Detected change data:

=== Section Start ===

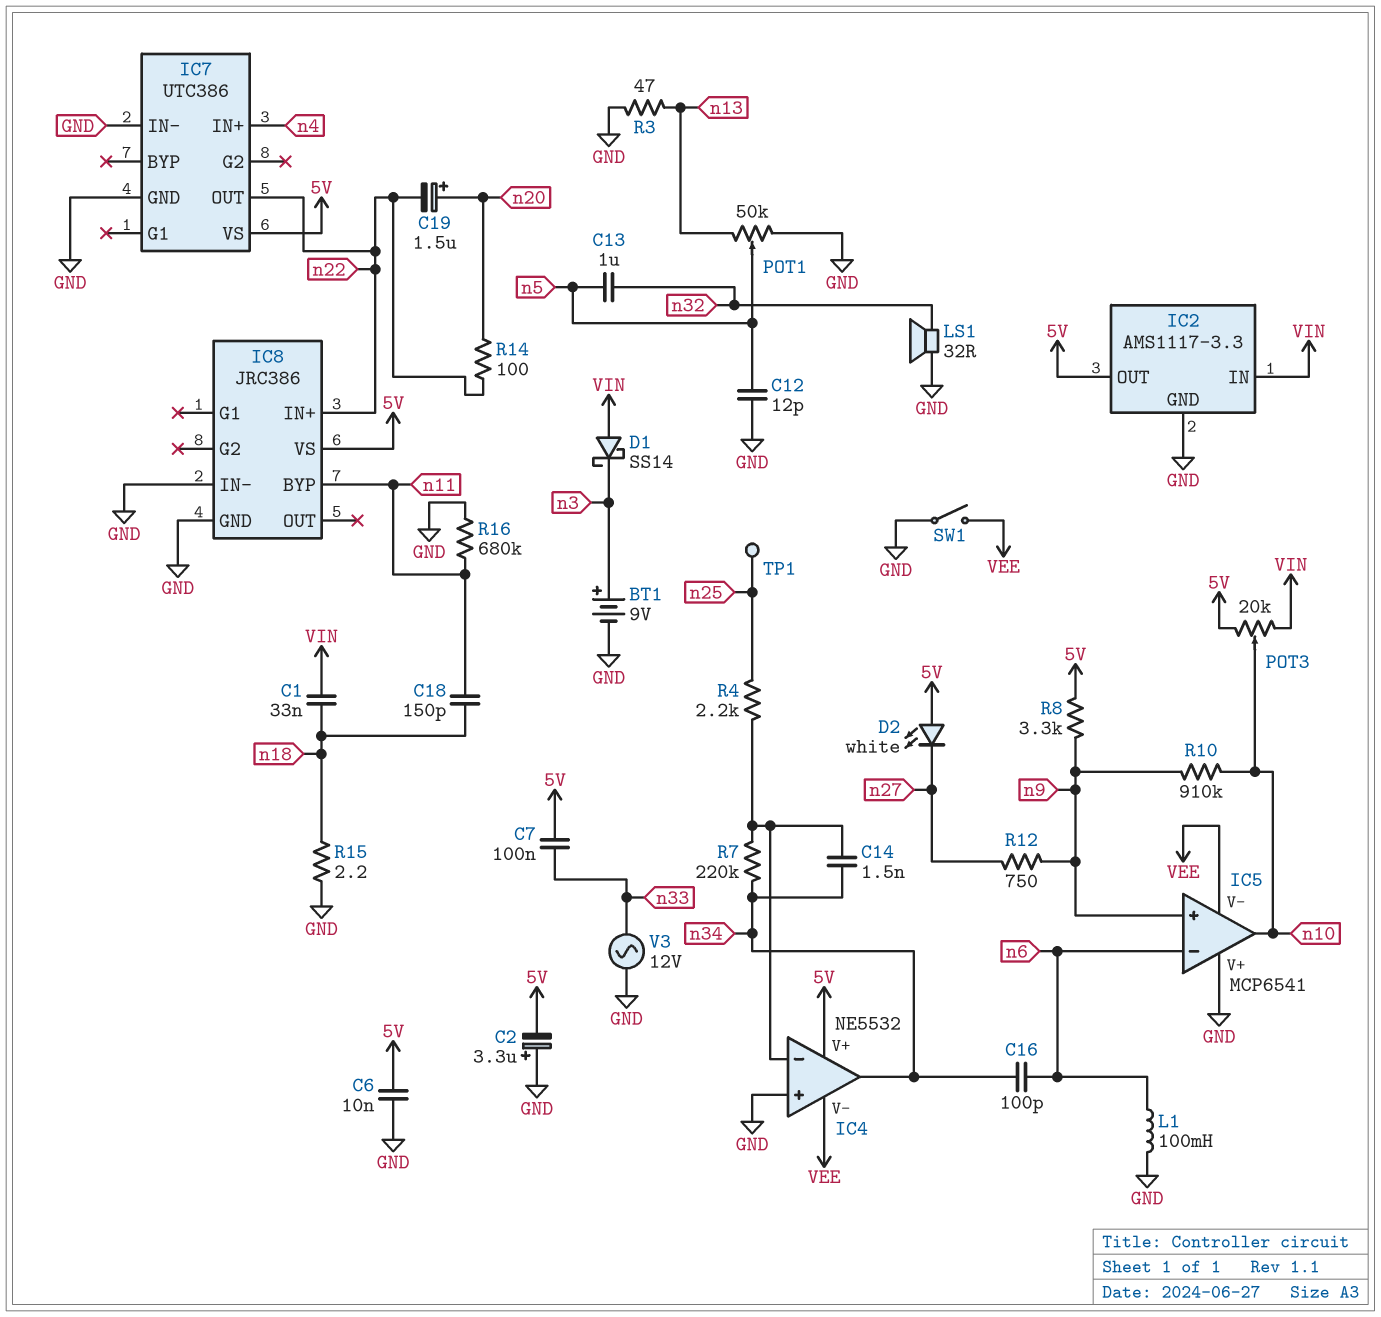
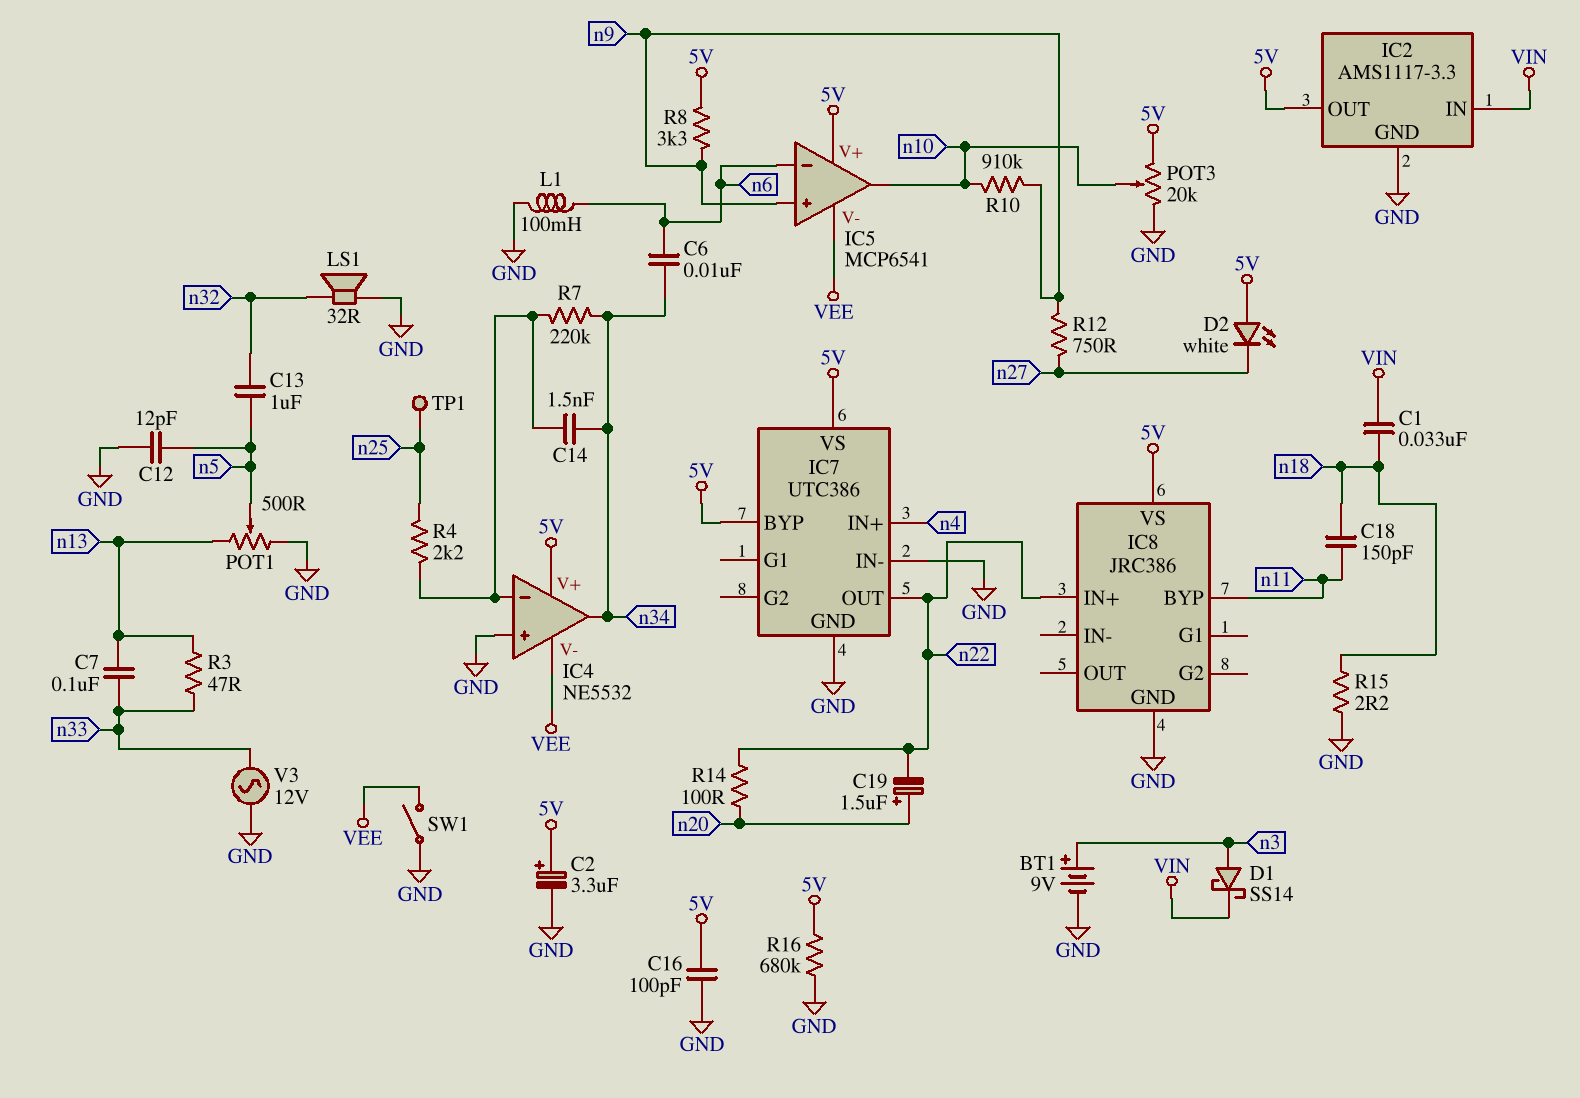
C2: 3.3uF (plus GND, minus 5V) -> 3.3uF (plus 5V, minus GND)
C6: 10nF (5V, GND) -> 10nF (n6, n34)
C7: 100nF (5V, n33) -> 100nF (n13, n33)
C16: 100pF (n6, n34) -> 100pF (5V, GND)
D1: schottky SS14 (A VIN, K n3) -> schottky SS14 (A n3, K VIN)
IC5 pin V+: GND -> 5V
IC7 pin BYP: none -> 5V
IC8 pin IN-: GND -> none
POT1: 50k (GND, n13, wiper n5) -> 500 (GND, n13, wiper n5)
POT3: 20k (5V, VIN, wiper n10) -> 20k (5V, GND, wiper n10)
R3: 47 (GND, n13) -> 47 (n13, n33)
R16: 680k (GND, n11) -> 680k (5V, GND)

=== Section End ===

**WHAT YOU HAVE TO DO**
Starting at the line with "C7: 100nF (5V, n33) -> 100nF (n13, n33)", copy each line through the end of the data, both ends included, and give nothing else.

**ANSWER**
C7: 100nF (5V, n33) -> 100nF (n13, n33)
C16: 100pF (n6, n34) -> 100pF (5V, GND)
D1: schottky SS14 (A VIN, K n3) -> schottky SS14 (A n3, K VIN)
IC5 pin V+: GND -> 5V
IC7 pin BYP: none -> 5V
IC8 pin IN-: GND -> none
POT1: 50k (GND, n13, wiper n5) -> 500 (GND, n13, wiper n5)
POT3: 20k (5V, VIN, wiper n10) -> 20k (5V, GND, wiper n10)
R3: 47 (GND, n13) -> 47 (n13, n33)
R16: 680k (GND, n11) -> 680k (5V, GND)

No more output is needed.